PROBLEM TO WORK ON
Although the data below holds other lines too, output only those from the line with "L203: none -> 6.8uH (RECT, STG)" up to and including the line with "D3: LED red", exactly as they appear.
━━ GIVEN INFORMATION
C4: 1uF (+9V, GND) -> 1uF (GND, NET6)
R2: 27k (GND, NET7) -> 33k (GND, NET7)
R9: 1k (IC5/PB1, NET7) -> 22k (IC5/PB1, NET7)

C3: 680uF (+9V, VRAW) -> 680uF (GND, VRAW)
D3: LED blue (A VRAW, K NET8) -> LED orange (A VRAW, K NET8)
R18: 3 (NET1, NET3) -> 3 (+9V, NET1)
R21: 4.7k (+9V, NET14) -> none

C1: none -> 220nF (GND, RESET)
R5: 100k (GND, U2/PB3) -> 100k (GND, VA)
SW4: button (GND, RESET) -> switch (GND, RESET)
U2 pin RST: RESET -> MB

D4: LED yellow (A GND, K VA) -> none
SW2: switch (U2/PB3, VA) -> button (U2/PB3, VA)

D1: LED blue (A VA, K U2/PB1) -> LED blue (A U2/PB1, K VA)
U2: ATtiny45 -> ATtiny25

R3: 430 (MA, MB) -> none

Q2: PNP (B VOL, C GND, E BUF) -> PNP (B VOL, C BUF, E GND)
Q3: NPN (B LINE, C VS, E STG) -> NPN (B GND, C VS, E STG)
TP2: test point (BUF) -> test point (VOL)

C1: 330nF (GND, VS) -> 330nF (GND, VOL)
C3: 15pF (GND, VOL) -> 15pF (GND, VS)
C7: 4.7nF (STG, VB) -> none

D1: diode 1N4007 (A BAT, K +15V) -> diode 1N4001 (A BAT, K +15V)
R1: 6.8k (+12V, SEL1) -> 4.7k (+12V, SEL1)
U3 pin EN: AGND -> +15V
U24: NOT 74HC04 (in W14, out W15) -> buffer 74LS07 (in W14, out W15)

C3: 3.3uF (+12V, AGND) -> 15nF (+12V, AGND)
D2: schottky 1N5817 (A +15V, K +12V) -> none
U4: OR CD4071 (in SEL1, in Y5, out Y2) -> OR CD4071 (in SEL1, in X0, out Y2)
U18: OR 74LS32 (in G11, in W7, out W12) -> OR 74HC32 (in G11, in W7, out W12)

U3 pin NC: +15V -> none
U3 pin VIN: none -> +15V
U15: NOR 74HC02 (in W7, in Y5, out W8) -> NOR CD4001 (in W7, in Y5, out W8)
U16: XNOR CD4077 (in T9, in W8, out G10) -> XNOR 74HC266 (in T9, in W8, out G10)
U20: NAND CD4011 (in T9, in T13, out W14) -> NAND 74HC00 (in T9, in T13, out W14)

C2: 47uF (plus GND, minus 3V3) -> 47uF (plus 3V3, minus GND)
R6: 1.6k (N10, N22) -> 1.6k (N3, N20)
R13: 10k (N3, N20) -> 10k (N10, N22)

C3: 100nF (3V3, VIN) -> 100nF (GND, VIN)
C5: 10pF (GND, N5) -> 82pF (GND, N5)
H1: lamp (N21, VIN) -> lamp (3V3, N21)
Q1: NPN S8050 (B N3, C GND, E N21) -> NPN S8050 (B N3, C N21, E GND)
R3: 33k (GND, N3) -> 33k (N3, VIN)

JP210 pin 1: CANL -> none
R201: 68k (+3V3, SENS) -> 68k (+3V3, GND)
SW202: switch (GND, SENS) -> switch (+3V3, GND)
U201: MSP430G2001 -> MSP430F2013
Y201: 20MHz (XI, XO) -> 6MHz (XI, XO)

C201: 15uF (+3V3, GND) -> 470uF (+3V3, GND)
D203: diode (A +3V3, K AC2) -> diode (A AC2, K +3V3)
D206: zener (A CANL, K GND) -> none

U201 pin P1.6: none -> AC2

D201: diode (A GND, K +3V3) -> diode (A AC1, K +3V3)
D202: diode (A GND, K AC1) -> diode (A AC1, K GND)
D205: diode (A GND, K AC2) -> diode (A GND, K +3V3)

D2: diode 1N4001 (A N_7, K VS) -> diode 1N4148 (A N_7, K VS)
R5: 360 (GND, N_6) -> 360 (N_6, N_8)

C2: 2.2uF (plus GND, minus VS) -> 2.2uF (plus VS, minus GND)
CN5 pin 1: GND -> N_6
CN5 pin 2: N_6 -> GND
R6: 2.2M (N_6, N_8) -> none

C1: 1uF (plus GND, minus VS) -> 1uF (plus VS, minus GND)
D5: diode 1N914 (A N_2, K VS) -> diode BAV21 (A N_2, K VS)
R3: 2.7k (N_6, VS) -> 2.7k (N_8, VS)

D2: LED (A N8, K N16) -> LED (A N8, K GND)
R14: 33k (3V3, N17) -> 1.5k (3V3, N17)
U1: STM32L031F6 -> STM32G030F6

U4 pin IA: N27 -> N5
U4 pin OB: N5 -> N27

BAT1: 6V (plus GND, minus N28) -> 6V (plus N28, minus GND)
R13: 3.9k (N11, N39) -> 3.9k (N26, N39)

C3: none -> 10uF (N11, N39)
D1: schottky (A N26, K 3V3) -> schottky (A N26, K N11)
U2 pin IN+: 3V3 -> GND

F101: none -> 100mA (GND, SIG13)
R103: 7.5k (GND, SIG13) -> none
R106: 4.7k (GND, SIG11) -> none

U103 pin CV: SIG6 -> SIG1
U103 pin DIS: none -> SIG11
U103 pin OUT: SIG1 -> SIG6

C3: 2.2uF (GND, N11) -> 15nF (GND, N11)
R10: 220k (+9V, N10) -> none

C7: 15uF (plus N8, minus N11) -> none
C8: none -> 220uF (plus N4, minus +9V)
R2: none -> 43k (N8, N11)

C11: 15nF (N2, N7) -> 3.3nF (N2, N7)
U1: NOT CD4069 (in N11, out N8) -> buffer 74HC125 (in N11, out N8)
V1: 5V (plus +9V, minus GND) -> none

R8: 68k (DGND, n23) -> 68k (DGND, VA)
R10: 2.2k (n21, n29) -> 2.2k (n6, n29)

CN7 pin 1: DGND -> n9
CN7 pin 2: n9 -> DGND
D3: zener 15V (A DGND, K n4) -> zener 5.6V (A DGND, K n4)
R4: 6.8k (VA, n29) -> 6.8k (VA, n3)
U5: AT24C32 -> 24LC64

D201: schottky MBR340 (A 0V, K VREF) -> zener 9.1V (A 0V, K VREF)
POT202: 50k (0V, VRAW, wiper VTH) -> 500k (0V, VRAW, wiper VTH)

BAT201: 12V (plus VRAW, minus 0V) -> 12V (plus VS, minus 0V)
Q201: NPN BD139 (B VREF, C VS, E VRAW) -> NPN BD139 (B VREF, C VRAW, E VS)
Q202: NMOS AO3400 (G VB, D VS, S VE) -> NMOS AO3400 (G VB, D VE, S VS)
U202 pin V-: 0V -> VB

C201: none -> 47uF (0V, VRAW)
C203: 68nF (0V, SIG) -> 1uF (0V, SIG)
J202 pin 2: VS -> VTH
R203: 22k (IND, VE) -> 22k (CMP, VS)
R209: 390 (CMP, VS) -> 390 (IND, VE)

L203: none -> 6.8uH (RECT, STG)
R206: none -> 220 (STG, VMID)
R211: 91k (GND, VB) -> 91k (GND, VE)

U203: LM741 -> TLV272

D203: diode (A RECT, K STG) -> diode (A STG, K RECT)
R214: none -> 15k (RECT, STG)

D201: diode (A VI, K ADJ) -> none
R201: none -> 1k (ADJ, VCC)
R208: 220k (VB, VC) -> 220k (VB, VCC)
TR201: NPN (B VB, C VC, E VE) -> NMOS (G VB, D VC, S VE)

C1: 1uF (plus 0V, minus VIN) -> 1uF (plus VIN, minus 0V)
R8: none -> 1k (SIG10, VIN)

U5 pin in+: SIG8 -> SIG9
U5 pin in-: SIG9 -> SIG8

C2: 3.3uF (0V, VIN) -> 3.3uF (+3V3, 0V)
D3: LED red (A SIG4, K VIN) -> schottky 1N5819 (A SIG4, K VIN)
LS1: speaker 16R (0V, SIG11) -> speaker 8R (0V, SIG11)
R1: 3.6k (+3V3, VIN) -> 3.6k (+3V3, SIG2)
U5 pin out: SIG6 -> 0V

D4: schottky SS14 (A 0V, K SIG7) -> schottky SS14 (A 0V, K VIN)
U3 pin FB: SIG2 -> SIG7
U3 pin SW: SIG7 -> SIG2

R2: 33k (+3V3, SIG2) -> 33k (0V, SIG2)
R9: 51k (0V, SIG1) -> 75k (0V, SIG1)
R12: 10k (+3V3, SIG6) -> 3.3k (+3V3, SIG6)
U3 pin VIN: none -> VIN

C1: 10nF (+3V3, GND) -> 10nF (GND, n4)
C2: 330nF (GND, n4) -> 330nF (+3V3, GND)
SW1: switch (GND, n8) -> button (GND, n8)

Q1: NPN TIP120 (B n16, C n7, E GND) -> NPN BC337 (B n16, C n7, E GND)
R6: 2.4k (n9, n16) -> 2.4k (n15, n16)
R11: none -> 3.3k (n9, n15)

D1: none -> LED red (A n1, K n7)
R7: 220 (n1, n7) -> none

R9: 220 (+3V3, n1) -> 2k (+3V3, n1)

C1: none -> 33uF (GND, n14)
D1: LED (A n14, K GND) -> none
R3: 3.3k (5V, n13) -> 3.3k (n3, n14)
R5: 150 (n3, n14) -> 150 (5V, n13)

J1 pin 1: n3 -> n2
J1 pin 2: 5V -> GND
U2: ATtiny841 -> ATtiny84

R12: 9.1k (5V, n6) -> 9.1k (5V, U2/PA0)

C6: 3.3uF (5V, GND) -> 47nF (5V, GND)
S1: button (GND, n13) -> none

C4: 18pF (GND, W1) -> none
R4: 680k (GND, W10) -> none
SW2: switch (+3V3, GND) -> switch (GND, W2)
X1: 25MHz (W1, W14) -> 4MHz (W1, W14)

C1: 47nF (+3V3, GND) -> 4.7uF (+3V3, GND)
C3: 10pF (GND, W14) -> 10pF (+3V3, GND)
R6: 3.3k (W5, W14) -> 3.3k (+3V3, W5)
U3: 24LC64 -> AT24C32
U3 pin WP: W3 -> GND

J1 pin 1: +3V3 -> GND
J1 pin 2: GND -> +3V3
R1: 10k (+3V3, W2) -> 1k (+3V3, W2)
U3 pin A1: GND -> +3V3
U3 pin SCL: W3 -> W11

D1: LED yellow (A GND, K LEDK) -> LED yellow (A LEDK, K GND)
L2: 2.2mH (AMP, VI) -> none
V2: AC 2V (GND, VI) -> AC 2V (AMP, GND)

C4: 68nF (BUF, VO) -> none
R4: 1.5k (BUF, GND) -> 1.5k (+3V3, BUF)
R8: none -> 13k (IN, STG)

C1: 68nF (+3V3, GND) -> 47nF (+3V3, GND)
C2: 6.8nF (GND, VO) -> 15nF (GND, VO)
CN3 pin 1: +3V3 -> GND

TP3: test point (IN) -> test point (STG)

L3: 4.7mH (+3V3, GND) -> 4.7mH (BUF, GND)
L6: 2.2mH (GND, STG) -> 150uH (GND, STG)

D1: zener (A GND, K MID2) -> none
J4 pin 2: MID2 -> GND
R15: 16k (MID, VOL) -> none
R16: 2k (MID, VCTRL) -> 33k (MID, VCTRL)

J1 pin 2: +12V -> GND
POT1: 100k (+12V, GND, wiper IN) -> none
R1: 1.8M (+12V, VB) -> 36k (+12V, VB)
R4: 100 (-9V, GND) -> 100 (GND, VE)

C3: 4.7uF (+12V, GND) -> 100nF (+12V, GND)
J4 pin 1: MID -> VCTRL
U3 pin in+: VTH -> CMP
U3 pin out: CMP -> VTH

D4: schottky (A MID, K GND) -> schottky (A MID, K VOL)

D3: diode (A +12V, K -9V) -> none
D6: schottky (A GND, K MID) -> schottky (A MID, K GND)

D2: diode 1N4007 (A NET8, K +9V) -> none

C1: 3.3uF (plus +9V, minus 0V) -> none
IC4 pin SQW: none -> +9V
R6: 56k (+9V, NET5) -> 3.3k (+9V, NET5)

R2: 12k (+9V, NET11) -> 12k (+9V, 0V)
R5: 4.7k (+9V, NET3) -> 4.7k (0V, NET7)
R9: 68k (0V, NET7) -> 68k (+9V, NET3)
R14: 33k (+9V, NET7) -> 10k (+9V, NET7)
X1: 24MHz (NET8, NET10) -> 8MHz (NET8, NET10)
━━━━
WRITTEN SOLUTION
L203: none -> 6.8uH (RECT, STG)
R206: none -> 220 (STG, VMID)
R211: 91k (GND, VB) -> 91k (GND, VE)

U203: LM741 -> TLV272

D203: diode (A RECT, K STG) -> diode (A STG, K RECT)
R214: none -> 15k (RECT, STG)

D201: diode (A VI, K ADJ) -> none
R201: none -> 1k (ADJ, VCC)
R208: 220k (VB, VC) -> 220k (VB, VCC)
TR201: NPN (B VB, C VC, E VE) -> NMOS (G VB, D VC, S VE)

C1: 1uF (plus 0V, minus VIN) -> 1uF (plus VIN, minus 0V)
R8: none -> 1k (SIG10, VIN)

U5 pin in+: SIG8 -> SIG9
U5 pin in-: SIG9 -> SIG8

C2: 3.3uF (0V, VIN) -> 3.3uF (+3V3, 0V)
D3: LED red (A SIG4, K VIN) -> schottky 1N5819 (A SIG4, K VIN)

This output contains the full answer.